Convert the records below into a Markdown table with the columns "Row" and "Line", covering only the lines from the one with "Hans-Joachim Stuck [192, 470]" up to and including the one with "Giancarlo Fisichella [192, 920]". Give each line its own numbered row and leave out any blank lines.

EXTRACTED RECORDS —

= = = =

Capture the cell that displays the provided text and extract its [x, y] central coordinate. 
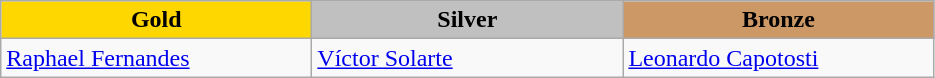
Silver [468, 20]
Gold [156, 20]
Bronze [778, 20]
Leonardo Capotosti [778, 58]
Raphael Fernandes [156, 58]
Víctor Solarte [468, 58]
Return (X, Y) of the center of cell containing provided text 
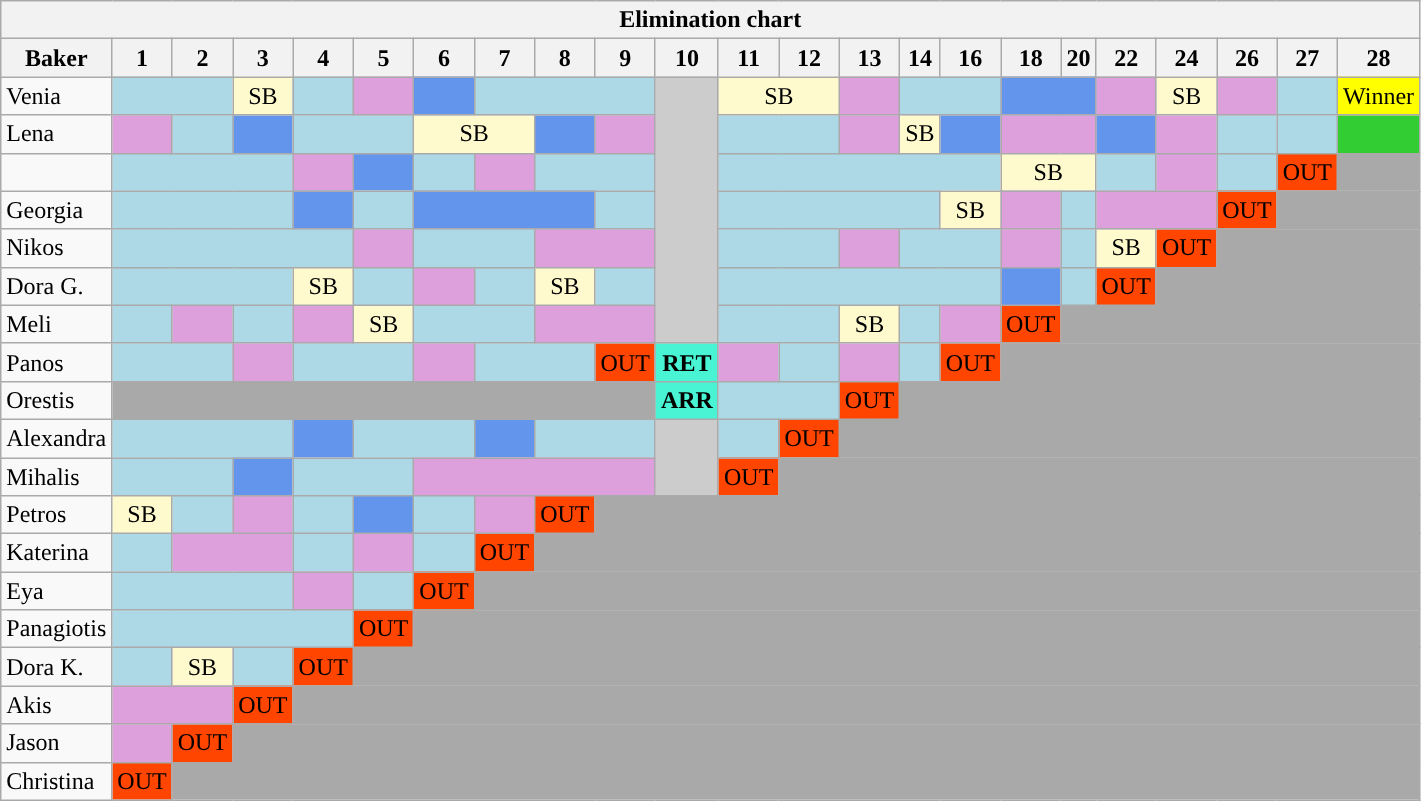
Akis (56, 705)
22 (1126, 58)
Baker (56, 58)
Orestis (56, 400)
13 (869, 58)
Dora G. (56, 286)
Katerina (56, 553)
Petros (56, 515)
Elimination chart (710, 20)
11 (748, 58)
8 (565, 58)
18 (1030, 58)
Eya (56, 591)
Panos (56, 362)
5 (383, 58)
20 (1078, 58)
7 (504, 58)
Alexandra (56, 438)
6 (444, 58)
Venia (56, 96)
14 (920, 58)
27 (1307, 58)
9 (625, 58)
1 (142, 58)
RET (686, 362)
Meli (56, 324)
Panagiotis (56, 629)
2 (202, 58)
12 (809, 58)
28 (1379, 58)
Jason (56, 743)
Georgia (56, 210)
4 (323, 58)
3 (263, 58)
Lena (56, 134)
26 (1247, 58)
24 (1186, 58)
Nikos (56, 248)
Winner (1379, 96)
16 (970, 58)
Mihalis (56, 477)
10 (686, 58)
ARR (686, 400)
Christina (56, 781)
Dora K. (56, 667)
Extract the (x, y) coordinate from the center of the cell holding the provided text.  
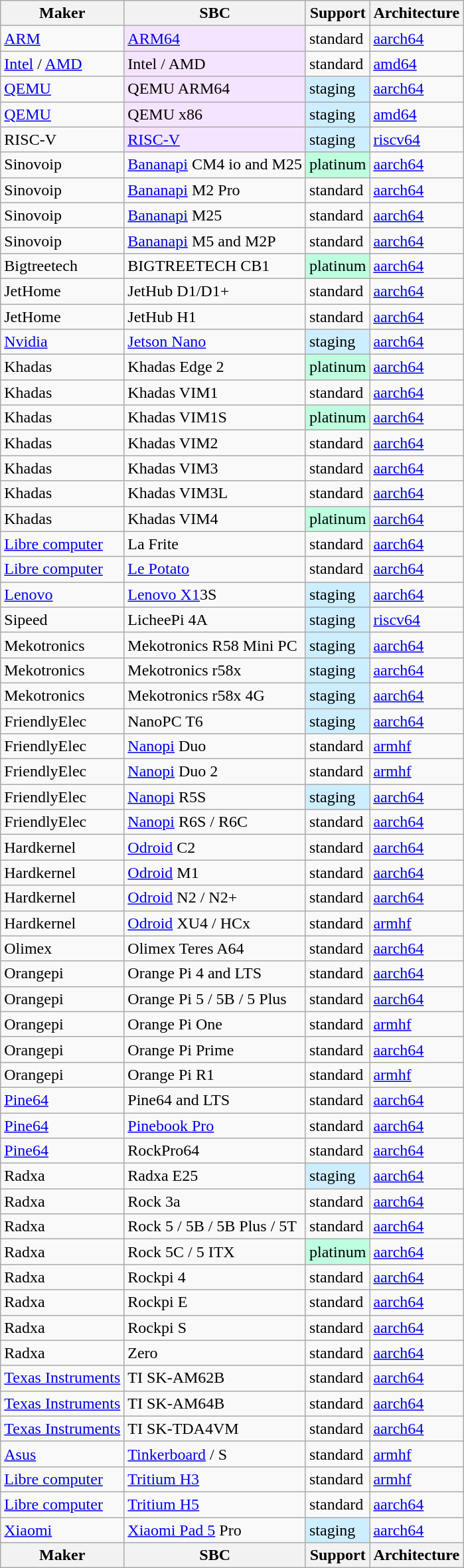
Khadas VIM1 (215, 392)
QEMU x86 (215, 114)
La Frite (215, 544)
Orange Pi One (215, 1024)
Khadas VIM1S (215, 418)
Asus (62, 1453)
Khadas Edge 2 (215, 367)
Bananapi M2 Pro (215, 190)
Mekotronics r58x 4G (215, 695)
Bigtreetech (62, 266)
Rockpi E (215, 1302)
Bananapi M25 (215, 215)
Xiaomi (62, 1529)
Tritium H5 (215, 1504)
Rockpi S (215, 1327)
ARM64 (215, 39)
Orange Pi R1 (215, 1074)
TI SK-AM64B (215, 1403)
Nanopi R5S (215, 797)
Mekotronics r58x (215, 670)
Radxa E25 (215, 1176)
Nvidia (62, 342)
Pinebook Pro (215, 1125)
QEMU ARM64 (215, 89)
Xiaomi Pad 5 Pro (215, 1529)
Khadas VIM3L (215, 493)
ARM (62, 39)
Mekotronics R58 Mini PC (215, 645)
Pine64 and LTS (215, 1099)
Rock 5C / 5 ITX (215, 1251)
Bananapi CM4 io and M25 (215, 165)
Khadas VIM3 (215, 468)
Zero (215, 1352)
Lenovo (62, 594)
Nanopi Duo 2 (215, 771)
Orange Pi Prime (215, 1049)
Rock 3a (215, 1201)
NanoPC T6 (215, 720)
Tinkerboard / S (215, 1453)
Olimex (62, 948)
Tritium H3 (215, 1478)
Olimex Teres A64 (215, 948)
Khadas VIM4 (215, 518)
RockPro64 (215, 1150)
Sipeed (62, 619)
Odroid N2 / N2+ (215, 897)
JetHub D1/D1+ (215, 291)
LicheePi 4A (215, 619)
Le Potato (215, 569)
Khadas VIM2 (215, 443)
Nanopi Duo (215, 746)
Jetson Nano (215, 342)
TI SK-AM62B (215, 1377)
Odroid M1 (215, 872)
JetHub H1 (215, 317)
TI SK-TDA4VM (215, 1428)
Orange Pi 5 / 5B / 5 Plus (215, 998)
Rock 5 / 5B / 5B Plus / 5T (215, 1226)
Nanopi R6S / R6C (215, 822)
Lenovo X13S (215, 594)
Orange Pi 4 and LTS (215, 973)
BIGTREETECH CB1 (215, 266)
Rockpi 4 (215, 1276)
Odroid C2 (215, 847)
Odroid XU4 / HCx (215, 923)
Bananapi M5 and M2P (215, 240)
Capture the cell that displays the provided text and extract its (x, y) central coordinate. 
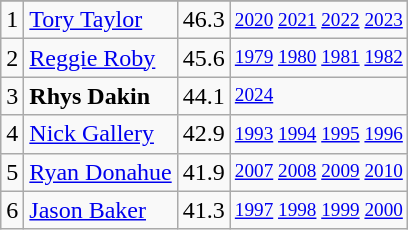
Ryan Donahue (100, 172)
1993 1994 1995 1996 (318, 134)
1 (12, 20)
44.1 (204, 96)
46.3 (204, 20)
2 (12, 58)
3 (12, 96)
Jason Baker (100, 210)
6 (12, 210)
Nick Gallery (100, 134)
41.3 (204, 210)
2020 2021 2022 2023 (318, 20)
1979 1980 1981 1982 (318, 58)
2007 2008 2009 2010 (318, 172)
Tory Taylor (100, 20)
42.9 (204, 134)
5 (12, 172)
Rhys Dakin (100, 96)
41.9 (204, 172)
2024 (318, 96)
45.6 (204, 58)
Reggie Roby (100, 58)
1997 1998 1999 2000 (318, 210)
4 (12, 134)
Output the [X, Y] coordinate of the center of the cell containing the given text.  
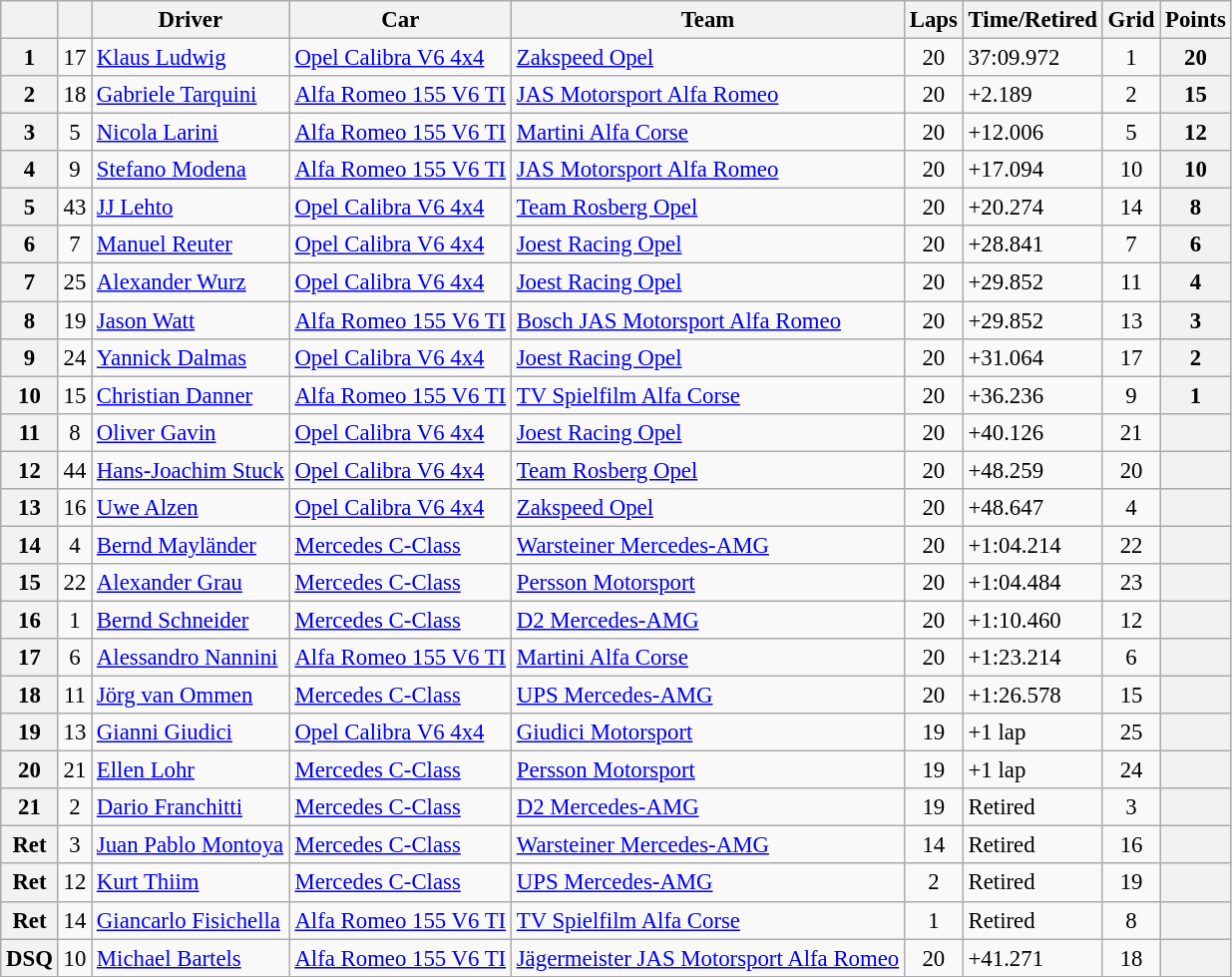
Hans-Joachim Stuck [192, 470]
Michael Bartels [192, 958]
+36.236 [1032, 395]
+41.271 [1032, 958]
Yannick Dalmas [192, 357]
43 [74, 207]
Grid [1131, 20]
+48.259 [1032, 470]
+28.841 [1032, 244]
Giudici Motorsport [707, 732]
Stefano Modena [192, 170]
+17.094 [1032, 170]
Alexander Wurz [192, 282]
Alexander Grau [192, 583]
+12.006 [1032, 133]
23 [1131, 583]
Ellen Lohr [192, 770]
Kurt Thiim [192, 883]
+1:10.460 [1032, 619]
Klaus Ludwig [192, 58]
+40.126 [1032, 432]
Giancarlo Fisichella [192, 920]
Gianni Giudici [192, 732]
37:09.972 [1032, 58]
+1:04.484 [1032, 583]
Laps [934, 20]
+48.647 [1032, 508]
Bernd Mayländer [192, 545]
Nicola Larini [192, 133]
Alessandro Nannini [192, 657]
Dario Franchitti [192, 807]
Jägermeister JAS Motorsport Alfa Romeo [707, 958]
Jason Watt [192, 320]
Manuel Reuter [192, 244]
Car [400, 20]
Bosch JAS Motorsport Alfa Romeo [707, 320]
44 [74, 470]
Christian Danner [192, 395]
Points [1195, 20]
Gabriele Tarquini [192, 95]
Jörg van Ommen [192, 695]
+31.064 [1032, 357]
Uwe Alzen [192, 508]
Oliver Gavin [192, 432]
JJ Lehto [192, 207]
Juan Pablo Montoya [192, 845]
+1:26.578 [1032, 695]
Time/Retired [1032, 20]
+20.274 [1032, 207]
Team [707, 20]
Driver [192, 20]
+2.189 [1032, 95]
DSQ [30, 958]
+1:04.214 [1032, 545]
Bernd Schneider [192, 619]
+1:23.214 [1032, 657]
Scan for the cell matching the given text and deliver its (X, Y) coordinate at center. 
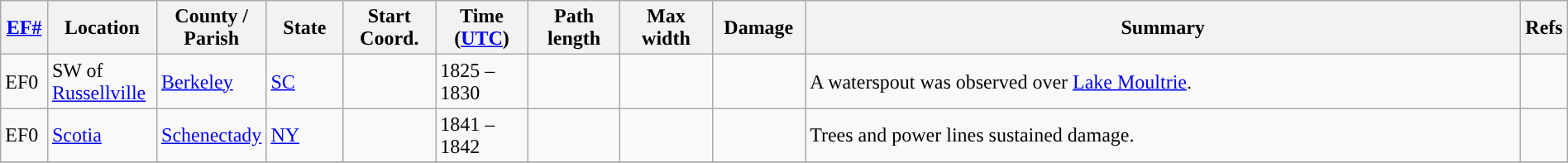
Berkeley (212, 81)
Path length (574, 28)
Location (102, 28)
Start Coord. (390, 28)
State (304, 28)
County / Parish (212, 28)
Summary (1163, 28)
Time (UTC) (482, 28)
Max width (667, 28)
Damage (759, 28)
EF# (25, 28)
Schenectady (212, 136)
1841 – 1842 (482, 136)
SW of Russellville (102, 81)
Trees and power lines sustained damage. (1163, 136)
Refs (1545, 28)
Scotia (102, 136)
NY (304, 136)
SC (304, 81)
A waterspout was observed over Lake Moultrie. (1163, 81)
1825 – 1830 (482, 81)
Pinpoint the cell where the given text exists, returning its (x, y) midpoint coordinate. 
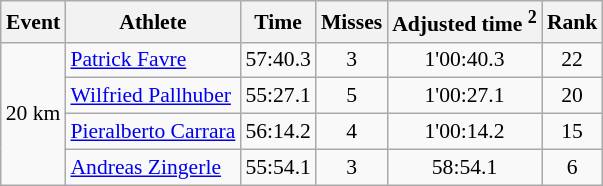
1'00:14.2 (464, 132)
Athlete (152, 22)
20 km (34, 113)
Rank (572, 22)
15 (572, 132)
5 (352, 96)
57:40.3 (278, 60)
56:14.2 (278, 132)
Misses (352, 22)
6 (572, 167)
55:27.1 (278, 96)
Patrick Favre (152, 60)
1'00:27.1 (464, 96)
58:54.1 (464, 167)
20 (572, 96)
Wilfried Pallhuber (152, 96)
1'00:40.3 (464, 60)
Adjusted time 2 (464, 22)
4 (352, 132)
55:54.1 (278, 167)
Event (34, 22)
Pieralberto Carrara (152, 132)
22 (572, 60)
Time (278, 22)
Andreas Zingerle (152, 167)
Determine the [x, y] coordinate at the center of the cell enclosing the given text.  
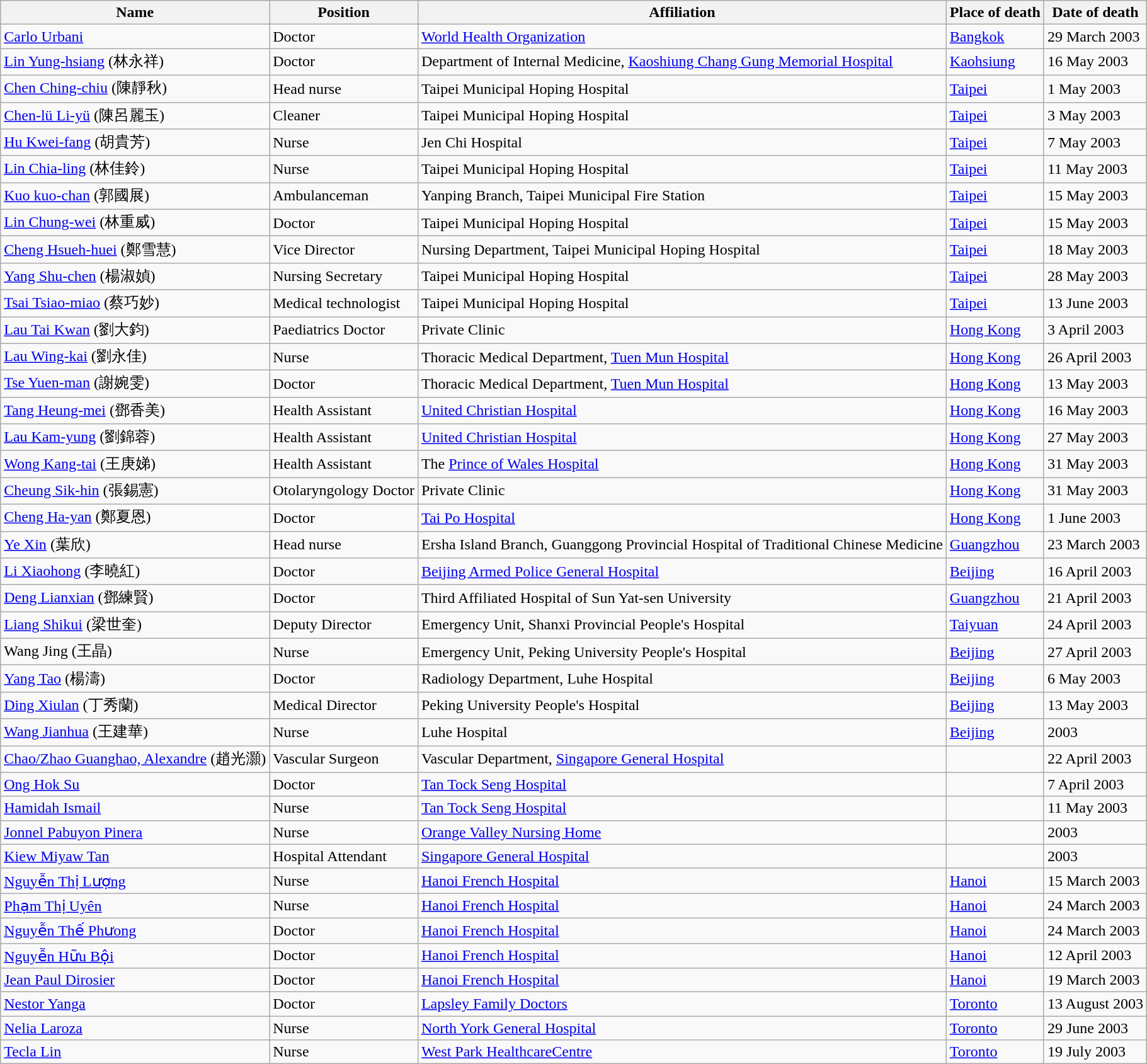
West Park HealthcareCentre [682, 1052]
29 June 2003 [1095, 1028]
24 April 2003 [1095, 625]
Tsai Tsiao-miao (蔡巧妙) [135, 304]
Department of Internal Medicine, Kaoshiung Chang Gung Memorial Hospital [682, 62]
Lapsley Family Doctors [682, 1004]
Cheng Hsueh-huei (鄭雪慧) [135, 249]
Yang Shu-chen (楊淑媜) [135, 276]
The Prince of Wales Hospital [682, 464]
Name [135, 13]
Ersha Island Branch, Guanggong Provincial Hospital of Traditional Chinese Medicine [682, 544]
Nguyễn Thế Phưong [135, 930]
15 March 2003 [1095, 881]
3 May 2003 [1095, 116]
Lau Kam-yung (劉錦蓉) [135, 437]
7 April 2003 [1095, 784]
Carlo Urbani [135, 37]
Vascular Surgeon [344, 760]
Tang Heung-mei (鄧香美) [135, 411]
Radiology Department, Luhe Hospital [682, 679]
Date of death [1095, 13]
Ye Xin (葉欣) [135, 544]
Liang Shikui (梁世奎) [135, 625]
3 April 2003 [1095, 330]
16 April 2003 [1095, 572]
Chen Ching-chiu (陳靜秋) [135, 88]
Kiew Miyaw Tan [135, 856]
27 April 2003 [1095, 651]
Affiliation [682, 13]
Third Affiliated Hospital of Sun Yat-sen University [682, 598]
Ambulanceman [344, 197]
Emergency Unit, Peking University People's Hospital [682, 651]
Deng Lianxian (鄧練賢) [135, 598]
Chao/Zhao Guanghao, Alexandre (趙光灝) [135, 760]
Medical Director [344, 705]
6 May 2003 [1095, 679]
Jonnel Pabuyon Pinera [135, 832]
Singapore General Hospital [682, 856]
Li Xiaohong (李曉紅) [135, 572]
Bangkok [995, 37]
Wong Kang-tai (王庚娣) [135, 464]
Otolaryngology Doctor [344, 491]
Deputy Director [344, 625]
18 May 2003 [1095, 249]
Vascular Department, Singapore General Hospital [682, 760]
Chen-lü Li-yü (陳呂麗玉) [135, 116]
Paediatrics Doctor [344, 330]
Hospital Attendant [344, 856]
Nelia Laroza [135, 1028]
Lau Wing-kai (劉永佳) [135, 357]
21 April 2003 [1095, 598]
Luhe Hospital [682, 732]
Wang Jing (王晶) [135, 651]
26 April 2003 [1095, 357]
Kaohsiung [995, 62]
Phạm Thị Uyên [135, 906]
7 May 2003 [1095, 142]
Orange Valley Nursing Home [682, 832]
Yang Tao (楊濤) [135, 679]
Emergency Unit, Shanxi Provincial People's Hospital [682, 625]
Position [344, 13]
28 May 2003 [1095, 276]
22 April 2003 [1095, 760]
Cleaner [344, 116]
Lin Chung-wei (林重威) [135, 223]
13 August 2003 [1095, 1004]
27 May 2003 [1095, 437]
Beijing Armed Police General Hospital [682, 572]
North York General Hospital [682, 1028]
Vice Director [344, 249]
Tse Yuen-man (謝婉雯) [135, 384]
Ong Hok Su [135, 784]
Kuo kuo-chan (郭國展) [135, 197]
19 March 2003 [1095, 980]
Peking University People's Hospital [682, 705]
13 June 2003 [1095, 304]
Jean Paul Dirosier [135, 980]
Nguyễn Hữu Bội [135, 956]
29 March 2003 [1095, 37]
Medical technologist [344, 304]
Lin Yung-hsiang (林永祥) [135, 62]
Lin Chia-ling (林佳鈴) [135, 169]
World Health Organization [682, 37]
Wang Jianhua (王建華) [135, 732]
1 May 2003 [1095, 88]
1 June 2003 [1095, 518]
Yanping Branch, Taipei Municipal Fire Station [682, 197]
Place of death [995, 13]
Tecla Lin [135, 1052]
Hu Kwei-fang (胡貴芳) [135, 142]
Nguyễn Thị Lượng [135, 881]
19 July 2003 [1095, 1052]
Taiyuan [995, 625]
Nestor Yanga [135, 1004]
23 March 2003 [1095, 544]
12 April 2003 [1095, 956]
Cheng Ha-yan (鄭夏恩) [135, 518]
Hamidah Ismail [135, 808]
Ding Xiulan (丁秀蘭) [135, 705]
Nursing Secretary [344, 276]
Cheung Sik-hin (張錫憲) [135, 491]
Lau Tai Kwan (劉大鈞) [135, 330]
Nursing Department, Taipei Municipal Hoping Hospital [682, 249]
Jen Chi Hospital [682, 142]
Tai Po Hospital [682, 518]
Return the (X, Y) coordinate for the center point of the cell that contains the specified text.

= = = =

THE RESPONSE —
| Row | Line |
|---|---|
| 1 | Hans-Joachim Stuck [192, 470] |
| 2 | Michael Bartels [192, 958] |
| 3 | +36.236 [1032, 395] |
| 4 | +41.271 [1032, 958] |
| 5 | Yannick Dalmas [192, 357] |
| 6 | 43 [74, 207] |
| 7 | Grid [1131, 20] |
| 8 | +48.259 [1032, 470] |
| 9 | +28.841 [1032, 244] |
| 10 | Giudici Motorsport [707, 732] |
| 11 | Stefano Modena [192, 170] |
| 12 | +17.094 [1032, 170] |
| 13 | Alexander Wurz [192, 282] |
| 14 | Alexander Grau [192, 583] |
| 15 | +12.006 [1032, 133] |
| 16 | 23 [1131, 583] |
| 17 | Ellen Lohr [192, 770] |
| 18 | Kurt Thiim [192, 883] |
| 19 | +1:10.460 [1032, 619] |
| 20 | Klaus Ludwig [192, 58] |
| 21 | +40.126 [1032, 432] |
| 22 | Giancarlo Fisichella [192, 920] |